-- Exercise --
Nothing below is to be printed except the lines between the line holding "(492, 201) = (546, 189): grey" and the line holding "(716, 262) = (785, 240): white", inclusive, each exactly as it appears.

START Provided records

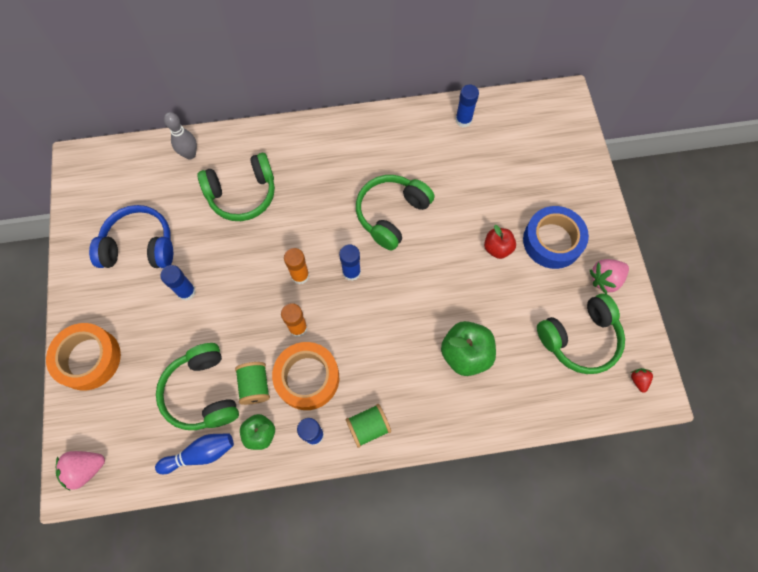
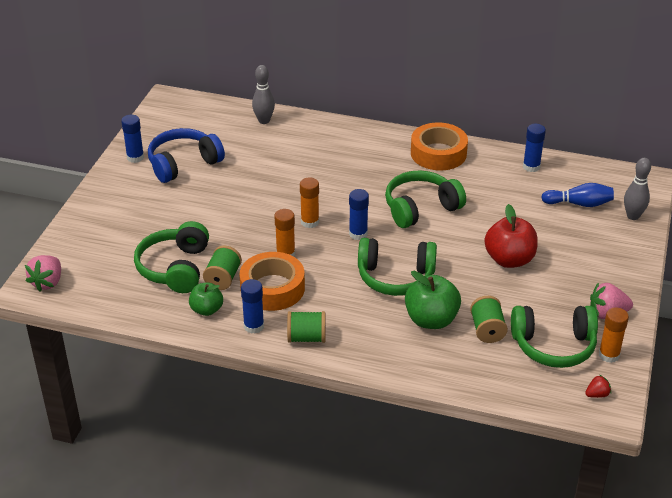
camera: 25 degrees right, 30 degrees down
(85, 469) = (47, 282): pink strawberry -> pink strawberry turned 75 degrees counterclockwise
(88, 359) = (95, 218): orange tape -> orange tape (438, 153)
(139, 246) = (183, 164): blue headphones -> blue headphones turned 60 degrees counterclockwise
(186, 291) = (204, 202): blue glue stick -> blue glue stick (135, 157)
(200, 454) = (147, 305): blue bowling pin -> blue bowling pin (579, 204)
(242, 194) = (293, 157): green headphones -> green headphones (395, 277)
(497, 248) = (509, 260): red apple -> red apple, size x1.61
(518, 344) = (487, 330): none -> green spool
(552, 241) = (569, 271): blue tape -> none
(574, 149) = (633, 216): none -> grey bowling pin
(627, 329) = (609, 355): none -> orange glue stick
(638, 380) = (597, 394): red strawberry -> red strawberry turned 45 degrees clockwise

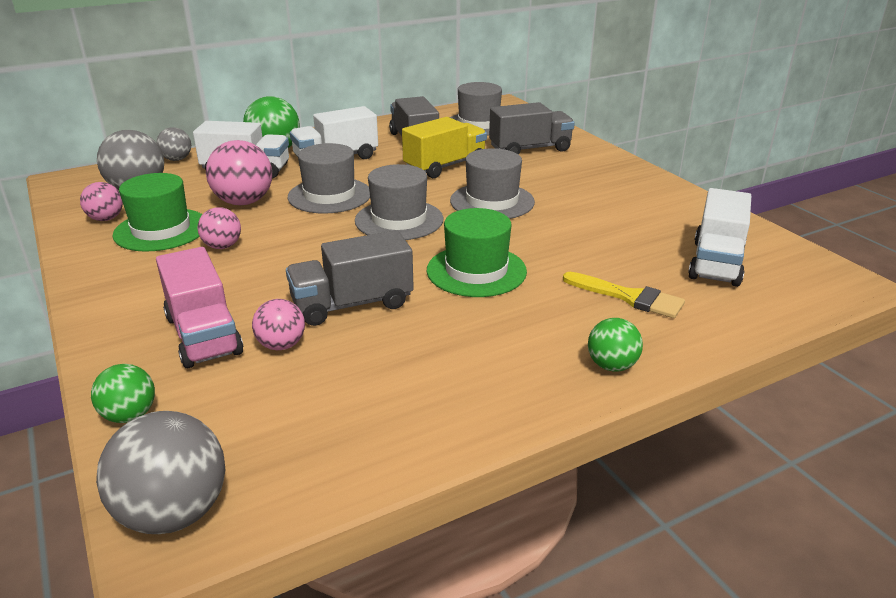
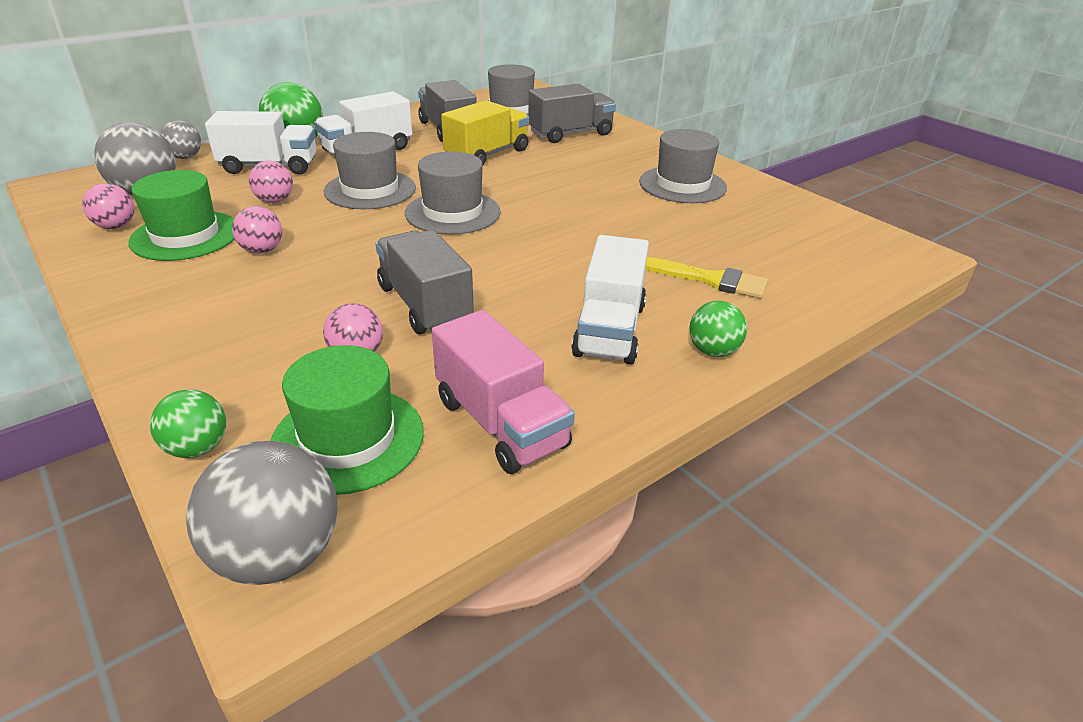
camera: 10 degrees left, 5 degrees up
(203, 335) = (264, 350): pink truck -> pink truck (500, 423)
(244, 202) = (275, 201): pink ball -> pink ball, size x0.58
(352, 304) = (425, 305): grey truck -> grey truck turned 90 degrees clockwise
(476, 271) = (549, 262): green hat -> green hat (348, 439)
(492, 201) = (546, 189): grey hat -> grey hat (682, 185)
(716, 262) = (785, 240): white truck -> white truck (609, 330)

END Provided records
START Provided records

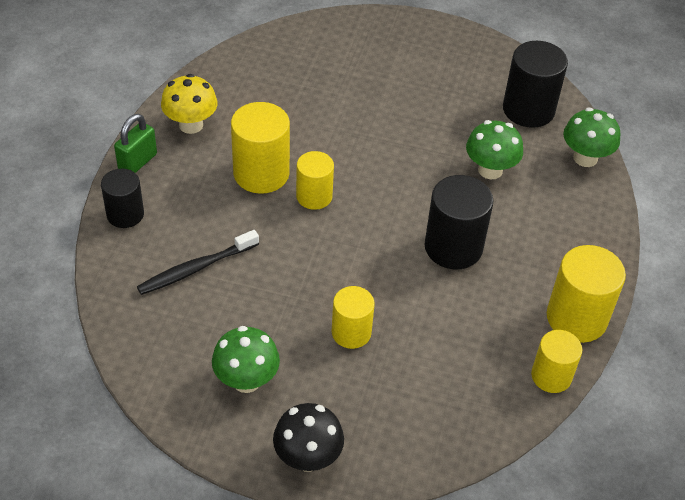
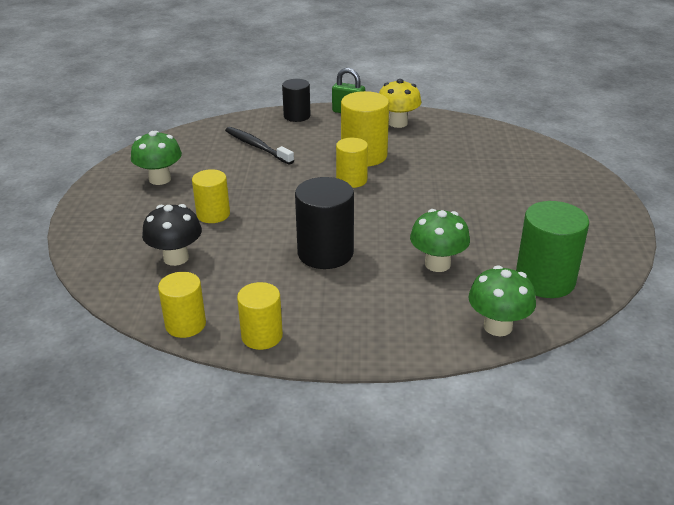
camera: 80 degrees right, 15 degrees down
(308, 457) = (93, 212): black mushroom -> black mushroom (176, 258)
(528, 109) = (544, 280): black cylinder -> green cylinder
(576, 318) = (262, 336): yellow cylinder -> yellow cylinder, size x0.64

END Provided records

-- Result below --
(492, 201) = (546, 189): grey hat -> grey hat (682, 185)
(716, 262) = (785, 240): white truck -> white truck (609, 330)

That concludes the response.